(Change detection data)
####
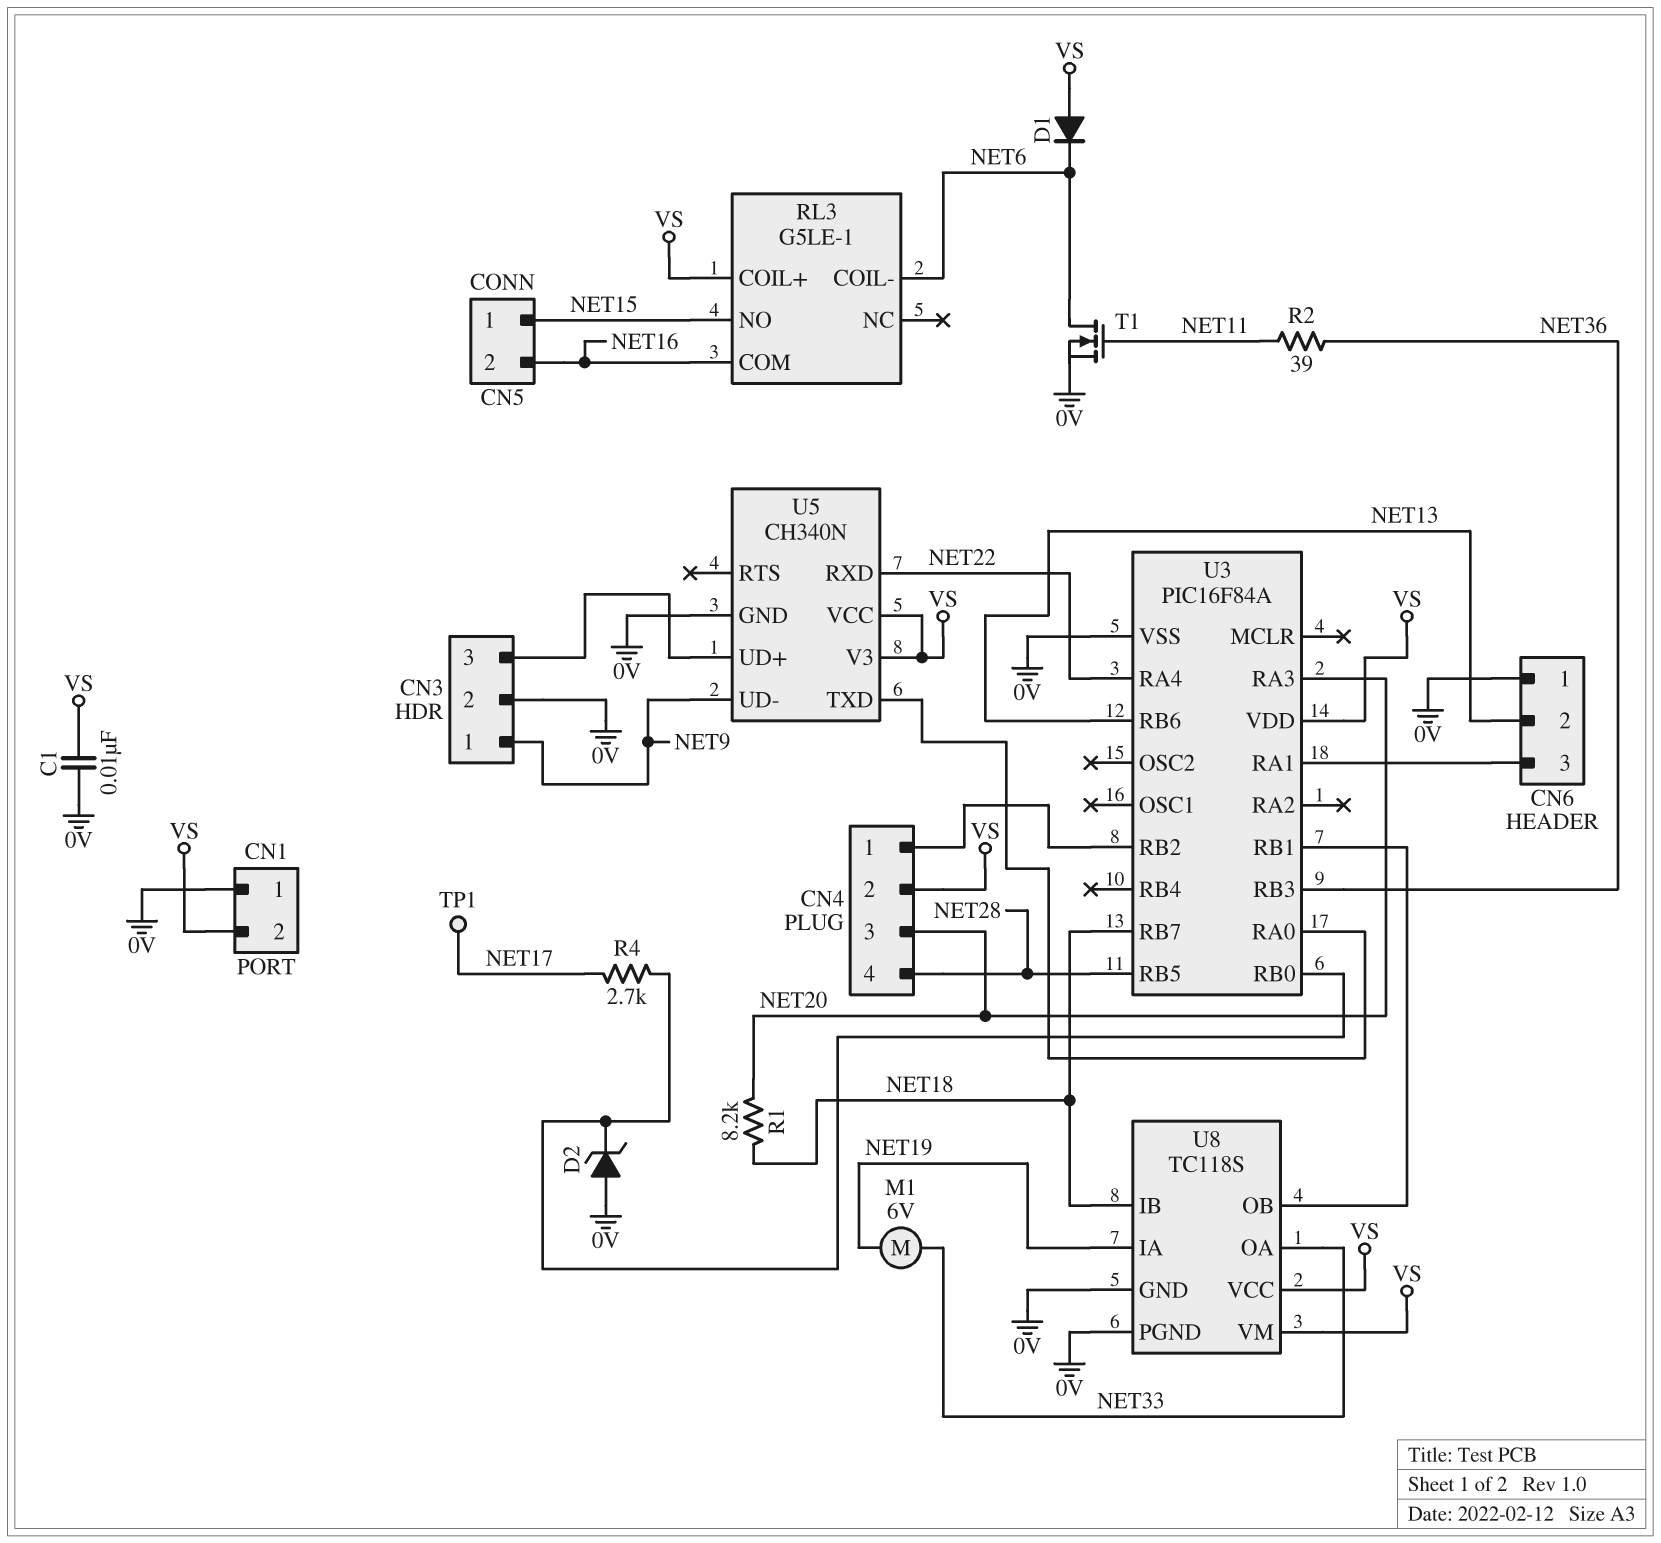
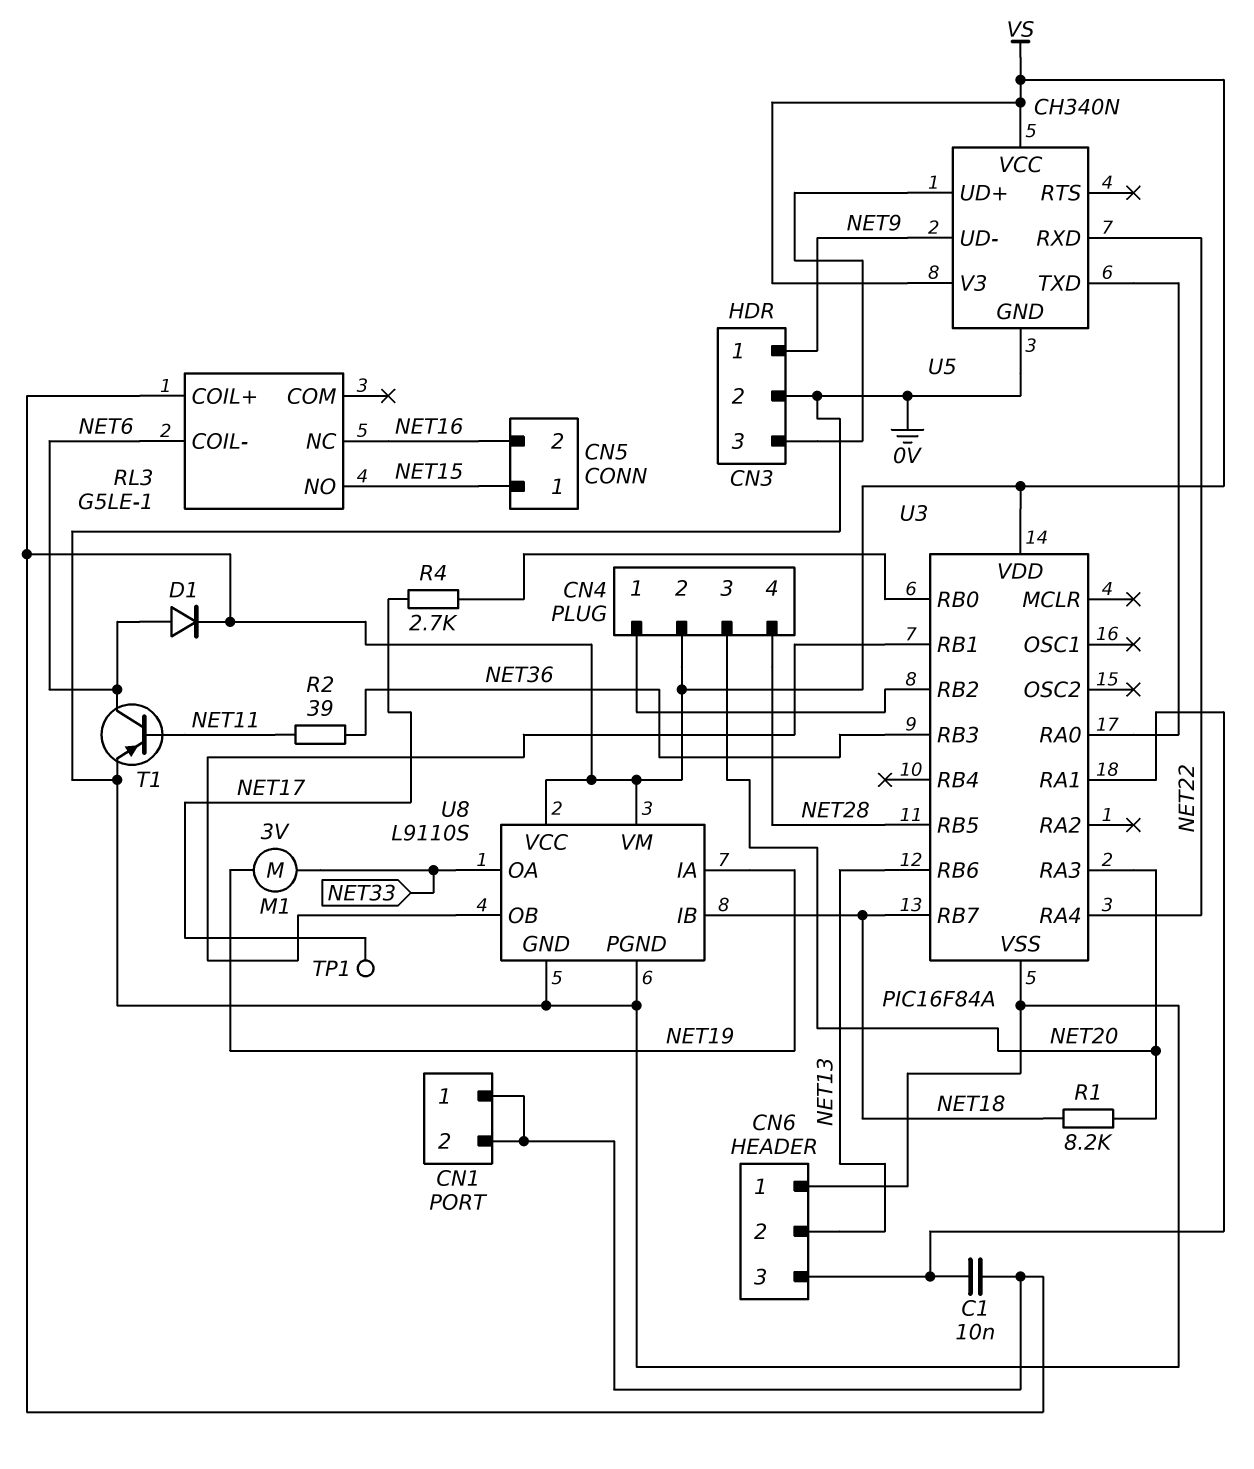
C1: 10nF (0V, VS) -> 10nF (CN6/3, VS)
CN1 pin 1: 0V -> VS
D1: diode (A VS, K NET6) -> diode (A NET6, K VS)
D2: zener (A 0V, K U3/RB0) -> none
M1: motor 6V (NET19, NET33) -> motor 3V (NET19, NET33)
RL3 pin COM: NET16 -> none
RL3 pin NC: none -> NET16
T1: NMOS (G NET11, D NET6, S 0V) -> PNP (B NET11, C NET6, E 0V)
U8: TC118S -> L9110S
####
Required work: If the word "none" is on a line above, return that line.

Output below:
D2: zener (A 0V, K U3/RB0) -> none
RL3 pin COM: NET16 -> none
RL3 pin NC: none -> NET16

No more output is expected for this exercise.